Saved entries
☆ ☆ ☆

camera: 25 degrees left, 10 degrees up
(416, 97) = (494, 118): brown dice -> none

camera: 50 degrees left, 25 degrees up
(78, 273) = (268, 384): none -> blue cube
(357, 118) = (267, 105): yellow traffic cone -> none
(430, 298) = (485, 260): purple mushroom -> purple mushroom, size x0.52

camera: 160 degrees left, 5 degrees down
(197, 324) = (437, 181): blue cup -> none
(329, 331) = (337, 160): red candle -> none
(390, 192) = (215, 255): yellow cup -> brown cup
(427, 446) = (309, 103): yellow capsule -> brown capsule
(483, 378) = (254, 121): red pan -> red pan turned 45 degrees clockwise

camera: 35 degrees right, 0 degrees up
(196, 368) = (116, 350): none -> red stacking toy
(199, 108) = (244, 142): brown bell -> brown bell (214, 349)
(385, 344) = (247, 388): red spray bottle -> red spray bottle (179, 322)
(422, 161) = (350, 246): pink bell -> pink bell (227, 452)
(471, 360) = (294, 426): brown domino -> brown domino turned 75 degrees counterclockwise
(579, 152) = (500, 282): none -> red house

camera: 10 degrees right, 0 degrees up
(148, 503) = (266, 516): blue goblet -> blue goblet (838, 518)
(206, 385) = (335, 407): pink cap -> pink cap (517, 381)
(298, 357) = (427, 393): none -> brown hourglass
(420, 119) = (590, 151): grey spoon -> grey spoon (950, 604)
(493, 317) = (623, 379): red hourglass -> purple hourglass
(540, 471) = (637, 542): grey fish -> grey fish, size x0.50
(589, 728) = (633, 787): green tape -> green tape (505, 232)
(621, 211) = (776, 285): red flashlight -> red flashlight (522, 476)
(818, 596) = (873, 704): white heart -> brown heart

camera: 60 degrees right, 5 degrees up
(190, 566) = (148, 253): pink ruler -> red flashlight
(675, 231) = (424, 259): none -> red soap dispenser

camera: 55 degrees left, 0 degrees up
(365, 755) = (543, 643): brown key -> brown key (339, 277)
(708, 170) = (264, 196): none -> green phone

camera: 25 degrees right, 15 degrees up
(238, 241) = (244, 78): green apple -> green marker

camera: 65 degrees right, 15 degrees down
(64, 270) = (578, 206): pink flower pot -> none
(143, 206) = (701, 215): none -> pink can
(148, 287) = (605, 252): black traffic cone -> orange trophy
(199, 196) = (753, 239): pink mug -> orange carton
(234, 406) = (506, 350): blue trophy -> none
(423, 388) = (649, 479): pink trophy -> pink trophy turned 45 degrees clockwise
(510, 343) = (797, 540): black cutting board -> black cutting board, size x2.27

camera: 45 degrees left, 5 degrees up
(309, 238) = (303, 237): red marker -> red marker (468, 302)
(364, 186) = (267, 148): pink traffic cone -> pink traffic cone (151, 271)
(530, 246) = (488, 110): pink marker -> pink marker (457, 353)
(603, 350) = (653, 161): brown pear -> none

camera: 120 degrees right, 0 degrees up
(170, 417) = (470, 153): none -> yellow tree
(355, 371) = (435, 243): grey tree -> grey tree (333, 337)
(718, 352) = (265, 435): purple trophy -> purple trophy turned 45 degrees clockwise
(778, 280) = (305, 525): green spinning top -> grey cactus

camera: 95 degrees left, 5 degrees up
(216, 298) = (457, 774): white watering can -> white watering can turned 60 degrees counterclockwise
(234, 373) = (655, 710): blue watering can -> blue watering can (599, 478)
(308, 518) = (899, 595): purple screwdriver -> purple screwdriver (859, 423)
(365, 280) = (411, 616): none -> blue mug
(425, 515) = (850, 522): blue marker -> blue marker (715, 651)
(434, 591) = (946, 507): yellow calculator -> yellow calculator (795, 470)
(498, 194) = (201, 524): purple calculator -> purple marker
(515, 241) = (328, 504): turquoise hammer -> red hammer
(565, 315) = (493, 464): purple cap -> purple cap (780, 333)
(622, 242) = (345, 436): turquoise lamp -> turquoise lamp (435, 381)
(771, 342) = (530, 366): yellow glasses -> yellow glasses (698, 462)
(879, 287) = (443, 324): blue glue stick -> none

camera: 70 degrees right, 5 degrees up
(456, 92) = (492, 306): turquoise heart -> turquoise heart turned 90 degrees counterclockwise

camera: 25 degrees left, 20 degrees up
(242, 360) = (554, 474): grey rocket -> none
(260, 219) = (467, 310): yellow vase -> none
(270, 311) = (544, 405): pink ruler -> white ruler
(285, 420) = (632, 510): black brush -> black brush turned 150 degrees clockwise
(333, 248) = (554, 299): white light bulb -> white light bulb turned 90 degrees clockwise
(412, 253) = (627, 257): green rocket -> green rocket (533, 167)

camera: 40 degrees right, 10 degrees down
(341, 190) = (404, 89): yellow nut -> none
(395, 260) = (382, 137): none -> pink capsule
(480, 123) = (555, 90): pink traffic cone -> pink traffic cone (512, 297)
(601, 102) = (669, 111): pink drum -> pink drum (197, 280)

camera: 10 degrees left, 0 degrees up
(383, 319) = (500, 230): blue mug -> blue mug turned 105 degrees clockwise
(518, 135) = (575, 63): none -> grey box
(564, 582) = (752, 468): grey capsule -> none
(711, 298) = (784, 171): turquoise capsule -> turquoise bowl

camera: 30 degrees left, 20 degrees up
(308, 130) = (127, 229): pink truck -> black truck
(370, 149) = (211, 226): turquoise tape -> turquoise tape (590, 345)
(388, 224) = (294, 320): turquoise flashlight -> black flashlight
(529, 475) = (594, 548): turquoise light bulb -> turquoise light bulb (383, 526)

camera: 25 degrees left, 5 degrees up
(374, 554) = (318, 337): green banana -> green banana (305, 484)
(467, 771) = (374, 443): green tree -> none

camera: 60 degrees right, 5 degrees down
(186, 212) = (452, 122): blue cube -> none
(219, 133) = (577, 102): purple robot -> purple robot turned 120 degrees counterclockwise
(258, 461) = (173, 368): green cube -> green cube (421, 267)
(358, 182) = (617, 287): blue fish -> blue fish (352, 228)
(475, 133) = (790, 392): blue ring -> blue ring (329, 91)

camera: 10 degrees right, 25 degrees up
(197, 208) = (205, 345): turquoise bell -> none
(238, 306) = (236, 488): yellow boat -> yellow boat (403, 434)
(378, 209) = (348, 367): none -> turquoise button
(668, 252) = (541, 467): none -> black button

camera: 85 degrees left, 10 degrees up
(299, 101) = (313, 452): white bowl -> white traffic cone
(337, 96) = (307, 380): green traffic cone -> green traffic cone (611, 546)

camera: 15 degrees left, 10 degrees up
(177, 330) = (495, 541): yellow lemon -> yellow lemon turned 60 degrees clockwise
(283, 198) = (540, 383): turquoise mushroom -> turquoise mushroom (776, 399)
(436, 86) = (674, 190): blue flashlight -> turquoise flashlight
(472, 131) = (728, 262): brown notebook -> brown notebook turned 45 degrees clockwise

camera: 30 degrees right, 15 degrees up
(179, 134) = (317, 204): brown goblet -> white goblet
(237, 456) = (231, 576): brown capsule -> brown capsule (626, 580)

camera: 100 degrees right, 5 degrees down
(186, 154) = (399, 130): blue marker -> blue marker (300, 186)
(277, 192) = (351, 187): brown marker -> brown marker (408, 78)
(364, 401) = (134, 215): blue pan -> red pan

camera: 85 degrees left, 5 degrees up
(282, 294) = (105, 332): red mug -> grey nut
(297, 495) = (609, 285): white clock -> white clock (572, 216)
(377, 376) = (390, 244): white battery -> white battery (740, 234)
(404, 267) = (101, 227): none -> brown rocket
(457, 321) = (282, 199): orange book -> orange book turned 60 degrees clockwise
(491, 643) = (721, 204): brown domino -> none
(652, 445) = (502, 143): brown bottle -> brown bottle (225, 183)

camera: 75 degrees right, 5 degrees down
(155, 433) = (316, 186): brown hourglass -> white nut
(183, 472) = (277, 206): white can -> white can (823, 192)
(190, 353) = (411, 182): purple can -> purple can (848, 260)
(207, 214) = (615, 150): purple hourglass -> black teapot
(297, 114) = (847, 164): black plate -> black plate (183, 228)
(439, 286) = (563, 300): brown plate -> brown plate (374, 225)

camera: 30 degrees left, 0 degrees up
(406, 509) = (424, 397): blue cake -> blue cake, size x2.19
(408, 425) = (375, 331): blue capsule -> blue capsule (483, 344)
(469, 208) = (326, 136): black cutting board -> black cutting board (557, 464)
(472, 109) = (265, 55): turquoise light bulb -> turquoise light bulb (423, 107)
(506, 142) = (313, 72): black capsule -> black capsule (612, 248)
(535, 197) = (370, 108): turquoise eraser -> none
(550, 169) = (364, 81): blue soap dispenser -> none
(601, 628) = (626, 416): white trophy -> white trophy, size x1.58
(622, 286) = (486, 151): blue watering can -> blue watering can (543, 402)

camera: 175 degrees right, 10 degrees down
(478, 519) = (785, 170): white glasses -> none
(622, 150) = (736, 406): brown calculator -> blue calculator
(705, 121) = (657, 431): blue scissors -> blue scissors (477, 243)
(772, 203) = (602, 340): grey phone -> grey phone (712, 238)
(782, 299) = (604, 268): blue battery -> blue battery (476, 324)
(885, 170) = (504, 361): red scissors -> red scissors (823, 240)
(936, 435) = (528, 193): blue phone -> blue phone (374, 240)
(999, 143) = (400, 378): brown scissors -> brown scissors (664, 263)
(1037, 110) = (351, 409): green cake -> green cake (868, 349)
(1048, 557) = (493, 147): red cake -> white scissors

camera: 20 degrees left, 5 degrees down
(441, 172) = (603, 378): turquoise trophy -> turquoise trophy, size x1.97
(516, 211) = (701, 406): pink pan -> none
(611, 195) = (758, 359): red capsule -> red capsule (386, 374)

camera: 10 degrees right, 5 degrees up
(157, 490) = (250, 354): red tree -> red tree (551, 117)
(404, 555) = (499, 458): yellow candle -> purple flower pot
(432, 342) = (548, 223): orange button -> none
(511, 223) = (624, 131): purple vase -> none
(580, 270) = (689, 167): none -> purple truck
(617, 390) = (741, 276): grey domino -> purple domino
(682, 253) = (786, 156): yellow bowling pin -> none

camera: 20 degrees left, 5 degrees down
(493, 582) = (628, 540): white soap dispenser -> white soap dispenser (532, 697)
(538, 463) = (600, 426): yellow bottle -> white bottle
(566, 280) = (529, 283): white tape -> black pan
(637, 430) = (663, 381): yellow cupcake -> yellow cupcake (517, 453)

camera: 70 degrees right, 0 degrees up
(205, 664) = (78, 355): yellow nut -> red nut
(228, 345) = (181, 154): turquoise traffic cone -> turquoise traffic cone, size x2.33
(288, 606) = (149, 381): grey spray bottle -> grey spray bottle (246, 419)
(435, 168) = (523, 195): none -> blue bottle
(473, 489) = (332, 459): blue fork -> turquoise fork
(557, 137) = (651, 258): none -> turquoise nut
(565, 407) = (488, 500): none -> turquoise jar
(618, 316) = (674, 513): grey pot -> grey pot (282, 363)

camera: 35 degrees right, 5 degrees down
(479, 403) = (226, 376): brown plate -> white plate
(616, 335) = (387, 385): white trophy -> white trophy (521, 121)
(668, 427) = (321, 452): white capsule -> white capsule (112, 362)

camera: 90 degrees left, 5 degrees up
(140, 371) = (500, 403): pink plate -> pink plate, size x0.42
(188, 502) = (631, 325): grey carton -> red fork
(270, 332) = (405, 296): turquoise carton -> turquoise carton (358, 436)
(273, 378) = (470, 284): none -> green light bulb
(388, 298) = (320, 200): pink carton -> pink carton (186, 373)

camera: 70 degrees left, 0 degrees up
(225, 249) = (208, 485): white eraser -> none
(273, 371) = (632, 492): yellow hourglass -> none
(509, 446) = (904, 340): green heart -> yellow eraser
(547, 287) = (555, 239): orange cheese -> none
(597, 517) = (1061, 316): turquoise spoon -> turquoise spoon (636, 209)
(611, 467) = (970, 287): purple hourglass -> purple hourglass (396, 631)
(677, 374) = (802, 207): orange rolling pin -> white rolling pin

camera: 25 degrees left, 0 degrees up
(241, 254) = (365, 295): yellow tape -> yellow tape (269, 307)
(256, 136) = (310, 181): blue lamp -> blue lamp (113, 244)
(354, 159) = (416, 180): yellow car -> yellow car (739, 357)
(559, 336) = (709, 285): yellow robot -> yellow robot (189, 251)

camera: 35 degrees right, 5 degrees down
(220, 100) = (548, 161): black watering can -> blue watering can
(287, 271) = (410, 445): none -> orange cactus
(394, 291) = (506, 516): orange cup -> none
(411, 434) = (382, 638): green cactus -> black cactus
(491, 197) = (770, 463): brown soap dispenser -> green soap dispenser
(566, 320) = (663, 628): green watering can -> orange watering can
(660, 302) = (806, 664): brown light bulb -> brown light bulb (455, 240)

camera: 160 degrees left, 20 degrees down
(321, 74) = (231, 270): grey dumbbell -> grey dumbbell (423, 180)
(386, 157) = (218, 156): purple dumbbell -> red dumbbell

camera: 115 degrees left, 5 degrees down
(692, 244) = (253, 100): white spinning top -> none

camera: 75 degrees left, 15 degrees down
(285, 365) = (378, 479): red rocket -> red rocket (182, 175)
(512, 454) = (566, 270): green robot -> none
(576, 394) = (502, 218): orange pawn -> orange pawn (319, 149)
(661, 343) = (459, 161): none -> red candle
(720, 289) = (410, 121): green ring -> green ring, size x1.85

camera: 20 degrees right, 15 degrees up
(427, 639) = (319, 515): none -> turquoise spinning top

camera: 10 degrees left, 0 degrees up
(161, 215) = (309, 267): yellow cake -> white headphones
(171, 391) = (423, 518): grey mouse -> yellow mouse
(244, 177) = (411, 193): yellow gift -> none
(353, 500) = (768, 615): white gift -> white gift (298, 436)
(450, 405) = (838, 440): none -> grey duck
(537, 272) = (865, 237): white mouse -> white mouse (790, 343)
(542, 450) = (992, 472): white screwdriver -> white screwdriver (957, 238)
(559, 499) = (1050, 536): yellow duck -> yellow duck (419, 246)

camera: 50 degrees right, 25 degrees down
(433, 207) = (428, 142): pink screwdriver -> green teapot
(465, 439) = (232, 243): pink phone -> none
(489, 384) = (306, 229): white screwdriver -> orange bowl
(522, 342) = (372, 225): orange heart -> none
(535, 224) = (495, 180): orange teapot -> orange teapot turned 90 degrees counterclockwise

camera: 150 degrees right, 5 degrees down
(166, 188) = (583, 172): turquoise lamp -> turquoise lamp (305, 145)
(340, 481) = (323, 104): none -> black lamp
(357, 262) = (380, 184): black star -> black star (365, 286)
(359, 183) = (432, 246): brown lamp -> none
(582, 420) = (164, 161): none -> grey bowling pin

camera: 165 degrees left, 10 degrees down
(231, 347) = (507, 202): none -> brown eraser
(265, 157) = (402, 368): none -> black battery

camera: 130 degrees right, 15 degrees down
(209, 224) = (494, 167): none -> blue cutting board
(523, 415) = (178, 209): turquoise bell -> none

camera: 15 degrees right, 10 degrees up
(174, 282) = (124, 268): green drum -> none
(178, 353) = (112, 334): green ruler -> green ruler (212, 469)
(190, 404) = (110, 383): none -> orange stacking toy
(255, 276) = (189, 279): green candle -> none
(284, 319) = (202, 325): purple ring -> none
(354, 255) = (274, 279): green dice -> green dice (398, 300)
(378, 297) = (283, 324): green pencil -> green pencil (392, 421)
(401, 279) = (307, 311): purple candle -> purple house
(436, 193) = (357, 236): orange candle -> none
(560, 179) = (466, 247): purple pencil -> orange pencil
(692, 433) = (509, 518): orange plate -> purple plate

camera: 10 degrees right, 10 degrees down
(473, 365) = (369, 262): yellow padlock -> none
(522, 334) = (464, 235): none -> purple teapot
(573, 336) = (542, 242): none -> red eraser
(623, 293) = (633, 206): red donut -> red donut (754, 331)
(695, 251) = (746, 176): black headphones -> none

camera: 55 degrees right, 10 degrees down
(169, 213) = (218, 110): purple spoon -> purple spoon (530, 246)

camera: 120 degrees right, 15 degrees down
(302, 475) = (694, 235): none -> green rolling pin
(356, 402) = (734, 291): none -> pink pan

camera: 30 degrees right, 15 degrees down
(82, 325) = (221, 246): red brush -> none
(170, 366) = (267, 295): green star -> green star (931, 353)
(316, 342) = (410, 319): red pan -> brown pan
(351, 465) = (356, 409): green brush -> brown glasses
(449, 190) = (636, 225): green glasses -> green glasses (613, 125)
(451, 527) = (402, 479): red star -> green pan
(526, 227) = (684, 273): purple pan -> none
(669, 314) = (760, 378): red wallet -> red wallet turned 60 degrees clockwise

☆ ☆ ☆

--- ASSIGNED TASK ---
An exact copy of the lines above, from the one containing "(611, 195) = (758, 359): red" through the one containing "(566, 280) = (529, 283): white", is the whole of the answer.

--- RESPONSE TO THE EXERCISE ---
(611, 195) = (758, 359): red capsule -> red capsule (386, 374)

camera: 10 degrees right, 5 degrees up
(157, 490) = (250, 354): red tree -> red tree (551, 117)
(404, 555) = (499, 458): yellow candle -> purple flower pot
(432, 342) = (548, 223): orange button -> none
(511, 223) = (624, 131): purple vase -> none
(580, 270) = (689, 167): none -> purple truck
(617, 390) = (741, 276): grey domino -> purple domino
(682, 253) = (786, 156): yellow bowling pin -> none

camera: 20 degrees left, 5 degrees down
(493, 582) = (628, 540): white soap dispenser -> white soap dispenser (532, 697)
(538, 463) = (600, 426): yellow bottle -> white bottle
(566, 280) = (529, 283): white tape -> black pan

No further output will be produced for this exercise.